(Spatial reasoning data):
◇ ◇ ◇ ◇ ◇
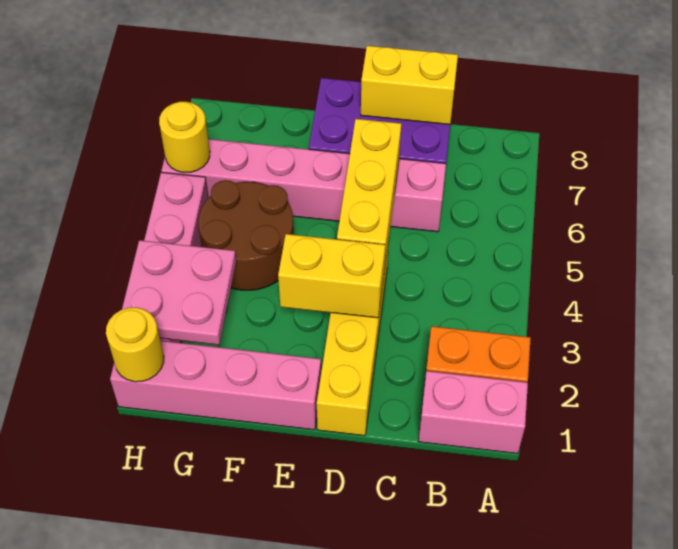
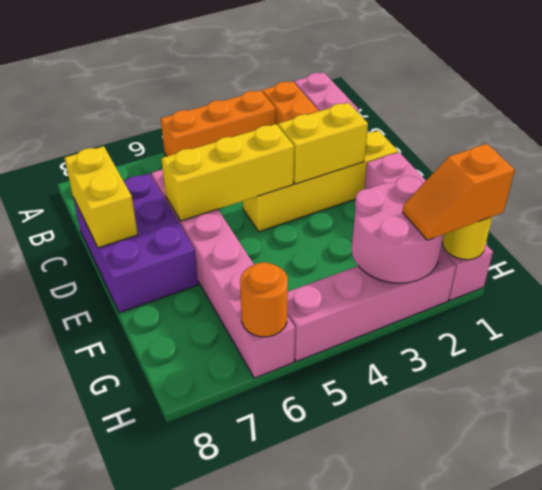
none -> orange 1x3 brick [161,90,276,156]
yellow 1x2 brick [278,234,385,318] -> yellow 1x2 brick turned to [278,103,368,184]
brown 2x2 round brick [198,180,294,290] -> none
pink 2x2 plate [122,240,236,345] -> pink 2x2 round brick [352,176,443,283]
none -> orange 1x2 slope [403,144,515,240]
yellow 1x1 round brick [159,102,210,173] -> orange 1x1 round brick [240,262,288,337]

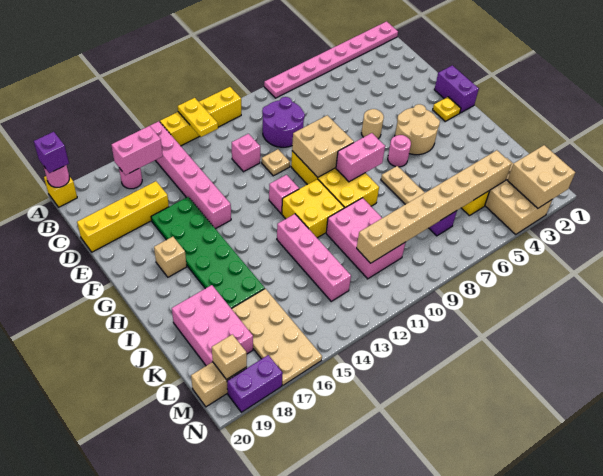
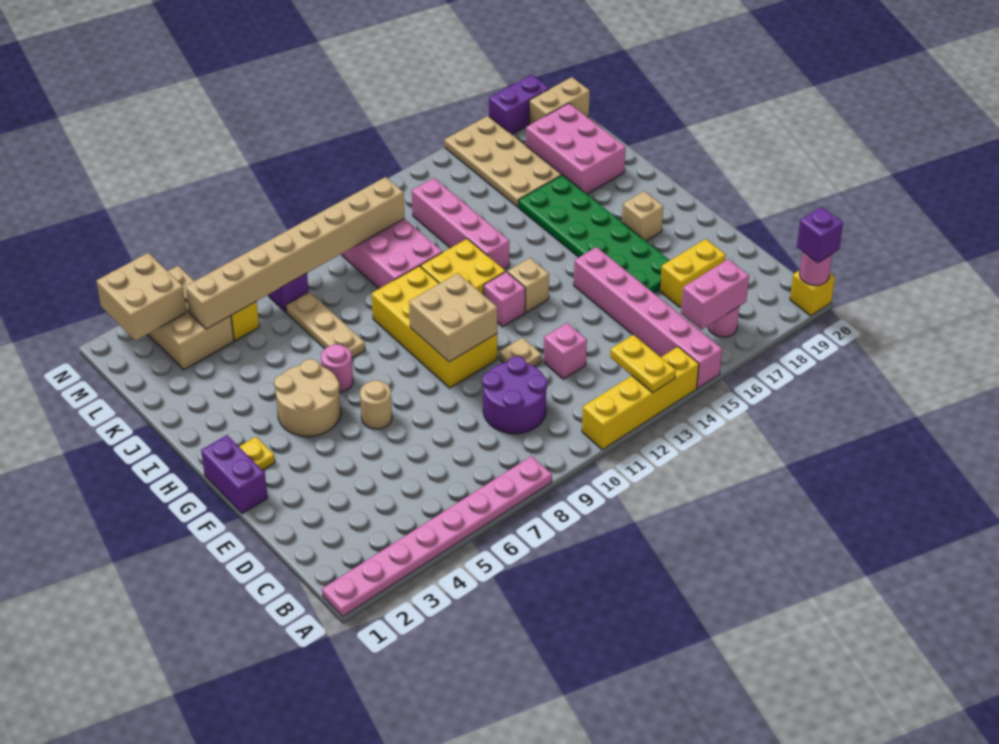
yellow 1x4 brick [77,181,169,252] -> yellow 1x2 brick [660,239,726,307]
pink 1x2 brick [336,133,385,182] -> none
tan 1x1 brick [212,334,247,380] -> tan 1x1 brick moved to [508,258,549,312]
◇ ◇ ◇ ◇ ◇
(Task to carry out):
Transcribe the lines that run from the line bearing "yellow 1x2 brick [278,234,385,318]" through the last line of the data. Keep the wording exact and leave out every picture.

(Output of the task):
yellow 1x2 brick [278,234,385,318] -> yellow 1x2 brick turned to [278,103,368,184]
brown 2x2 round brick [198,180,294,290] -> none
pink 2x2 plate [122,240,236,345] -> pink 2x2 round brick [352,176,443,283]
none -> orange 1x2 slope [403,144,515,240]
yellow 1x1 round brick [159,102,210,173] -> orange 1x1 round brick [240,262,288,337]

yellow 1x4 brick [77,181,169,252] -> yellow 1x2 brick [660,239,726,307]
pink 1x2 brick [336,133,385,182] -> none
tan 1x1 brick [212,334,247,380] -> tan 1x1 brick moved to [508,258,549,312]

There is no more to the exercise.